[Data in this exercise Boundary: Start]

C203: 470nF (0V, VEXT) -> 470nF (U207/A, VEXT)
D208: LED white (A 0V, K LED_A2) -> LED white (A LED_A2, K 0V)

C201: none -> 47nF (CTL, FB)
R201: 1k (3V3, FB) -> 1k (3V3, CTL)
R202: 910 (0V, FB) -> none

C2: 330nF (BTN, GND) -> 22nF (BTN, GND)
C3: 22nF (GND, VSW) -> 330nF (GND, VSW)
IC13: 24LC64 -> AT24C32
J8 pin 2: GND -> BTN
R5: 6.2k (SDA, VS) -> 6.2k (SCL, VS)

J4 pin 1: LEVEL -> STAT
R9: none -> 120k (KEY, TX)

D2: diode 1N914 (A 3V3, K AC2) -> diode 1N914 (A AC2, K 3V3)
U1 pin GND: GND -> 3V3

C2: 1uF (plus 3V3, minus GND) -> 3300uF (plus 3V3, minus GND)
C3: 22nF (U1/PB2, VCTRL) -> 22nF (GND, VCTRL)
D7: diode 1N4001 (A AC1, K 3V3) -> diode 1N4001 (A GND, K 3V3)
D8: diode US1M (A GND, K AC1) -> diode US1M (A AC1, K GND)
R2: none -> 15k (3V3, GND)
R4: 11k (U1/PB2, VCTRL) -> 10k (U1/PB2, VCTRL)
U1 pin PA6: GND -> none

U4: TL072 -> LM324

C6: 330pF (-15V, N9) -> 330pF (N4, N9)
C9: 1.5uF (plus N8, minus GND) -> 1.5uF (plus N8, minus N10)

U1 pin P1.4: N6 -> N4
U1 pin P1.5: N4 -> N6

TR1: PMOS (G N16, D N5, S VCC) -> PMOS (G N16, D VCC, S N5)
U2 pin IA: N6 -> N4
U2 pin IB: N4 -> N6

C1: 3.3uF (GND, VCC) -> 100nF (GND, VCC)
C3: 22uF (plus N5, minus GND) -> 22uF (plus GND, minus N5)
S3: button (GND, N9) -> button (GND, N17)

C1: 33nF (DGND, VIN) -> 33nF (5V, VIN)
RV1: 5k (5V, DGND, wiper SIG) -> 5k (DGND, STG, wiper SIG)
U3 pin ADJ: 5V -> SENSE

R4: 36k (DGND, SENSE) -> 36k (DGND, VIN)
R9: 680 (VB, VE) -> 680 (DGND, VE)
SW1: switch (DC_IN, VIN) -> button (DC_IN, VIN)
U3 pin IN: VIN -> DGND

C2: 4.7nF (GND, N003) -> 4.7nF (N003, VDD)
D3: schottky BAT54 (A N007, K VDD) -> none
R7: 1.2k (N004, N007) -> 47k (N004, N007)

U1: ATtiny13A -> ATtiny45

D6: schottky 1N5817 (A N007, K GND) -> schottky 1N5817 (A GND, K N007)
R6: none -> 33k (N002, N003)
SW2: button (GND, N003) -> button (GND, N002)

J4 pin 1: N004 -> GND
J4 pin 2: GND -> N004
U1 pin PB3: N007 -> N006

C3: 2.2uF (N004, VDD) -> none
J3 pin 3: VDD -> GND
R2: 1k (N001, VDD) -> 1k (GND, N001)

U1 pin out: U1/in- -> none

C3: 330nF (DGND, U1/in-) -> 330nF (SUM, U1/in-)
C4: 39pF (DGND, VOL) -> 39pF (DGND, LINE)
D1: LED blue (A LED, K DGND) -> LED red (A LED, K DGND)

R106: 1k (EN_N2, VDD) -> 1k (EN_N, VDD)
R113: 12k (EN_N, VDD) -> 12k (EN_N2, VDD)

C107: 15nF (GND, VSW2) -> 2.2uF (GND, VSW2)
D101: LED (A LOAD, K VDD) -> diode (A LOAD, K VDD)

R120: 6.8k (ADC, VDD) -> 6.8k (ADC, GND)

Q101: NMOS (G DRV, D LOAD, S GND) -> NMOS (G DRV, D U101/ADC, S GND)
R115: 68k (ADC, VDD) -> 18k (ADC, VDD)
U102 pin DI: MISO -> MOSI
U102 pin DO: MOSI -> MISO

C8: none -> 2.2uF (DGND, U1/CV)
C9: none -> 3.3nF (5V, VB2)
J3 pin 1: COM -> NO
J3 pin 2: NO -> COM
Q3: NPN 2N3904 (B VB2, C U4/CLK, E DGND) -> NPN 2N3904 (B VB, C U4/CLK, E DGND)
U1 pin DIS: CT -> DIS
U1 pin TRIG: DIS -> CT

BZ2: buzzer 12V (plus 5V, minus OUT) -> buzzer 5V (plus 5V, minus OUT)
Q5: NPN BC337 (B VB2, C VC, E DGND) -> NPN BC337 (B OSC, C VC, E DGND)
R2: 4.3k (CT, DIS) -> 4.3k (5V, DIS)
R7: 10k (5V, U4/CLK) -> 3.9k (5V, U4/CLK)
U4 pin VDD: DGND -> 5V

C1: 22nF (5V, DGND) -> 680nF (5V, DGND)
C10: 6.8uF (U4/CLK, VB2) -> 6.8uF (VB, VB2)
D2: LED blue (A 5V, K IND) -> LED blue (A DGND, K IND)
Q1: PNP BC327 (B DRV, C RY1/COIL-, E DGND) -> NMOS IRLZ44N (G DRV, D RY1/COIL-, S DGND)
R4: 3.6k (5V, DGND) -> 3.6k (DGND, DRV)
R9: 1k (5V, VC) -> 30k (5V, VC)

[Data in this exercise Boundary: End]

» **Task to complete**
Which lines above contain the word "plus"? Show each of them.

» **Response to the exercise**
C2: 1uF (plus 3V3, minus GND) -> 3300uF (plus 3V3, minus GND)
C9: 1.5uF (plus N8, minus GND) -> 1.5uF (plus N8, minus N10)
C3: 22uF (plus N5, minus GND) -> 22uF (plus GND, minus N5)
BZ2: buzzer 12V (plus 5V, minus OUT) -> buzzer 5V (plus 5V, minus OUT)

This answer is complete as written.